Description of the task — Spot each line in the records below where the word "camera" occurs, then copy it.

Stored data —
· · · · ·

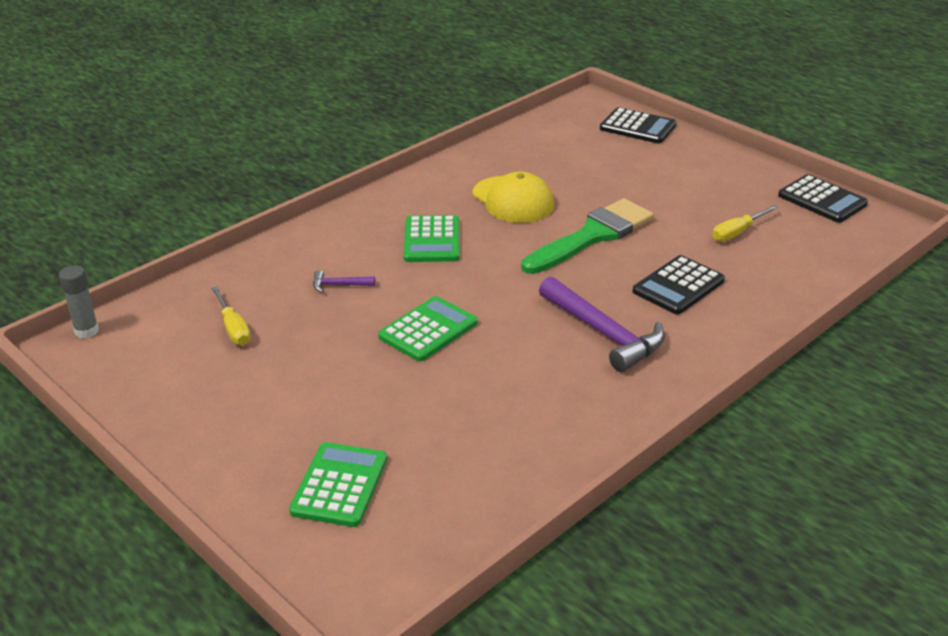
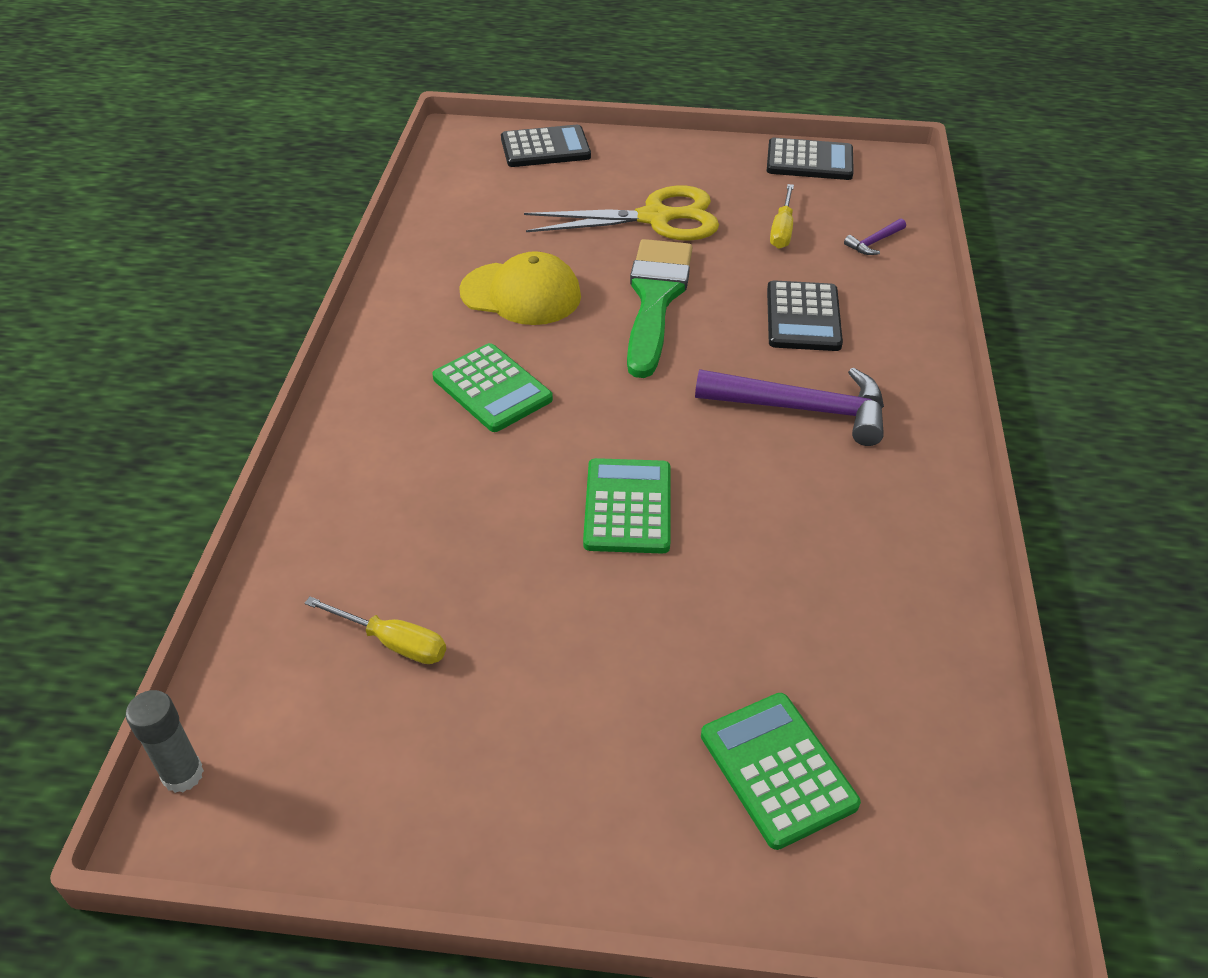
camera: 40 degrees left, 10 degrees up
(339, 285) = (454, 506): purple hammer -> purple hammer (874, 242)
(657, 192) = (656, 218): none -> yellow scissors

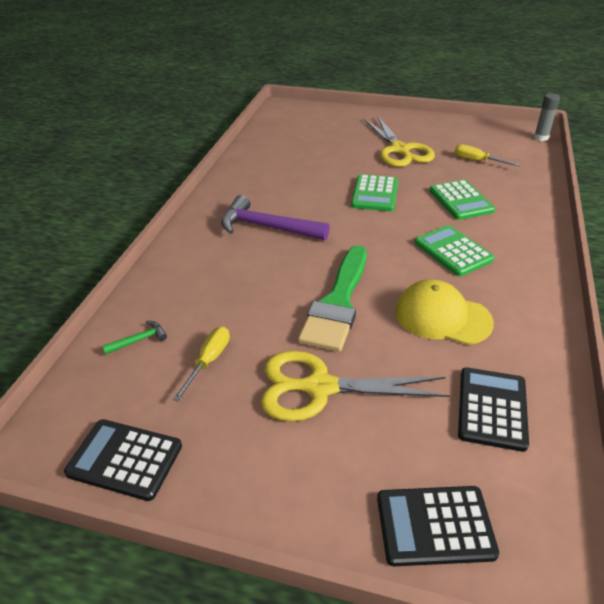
camera: 170 degrees left, 5 degrees down
(580, 672) = (400, 150): none -> yellow scissors
(777, 769) = (333, 128): green calculator -> green calculator (461, 200)
(803, 317) = (236, 280): black calculator -> black calculator (492, 408)
(874, 242) = (139, 340): purple hammer -> green hammer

· · · · ·

Task result —
camera: 40 degrees left, 10 degrees up
camera: 170 degrees left, 5 degrees down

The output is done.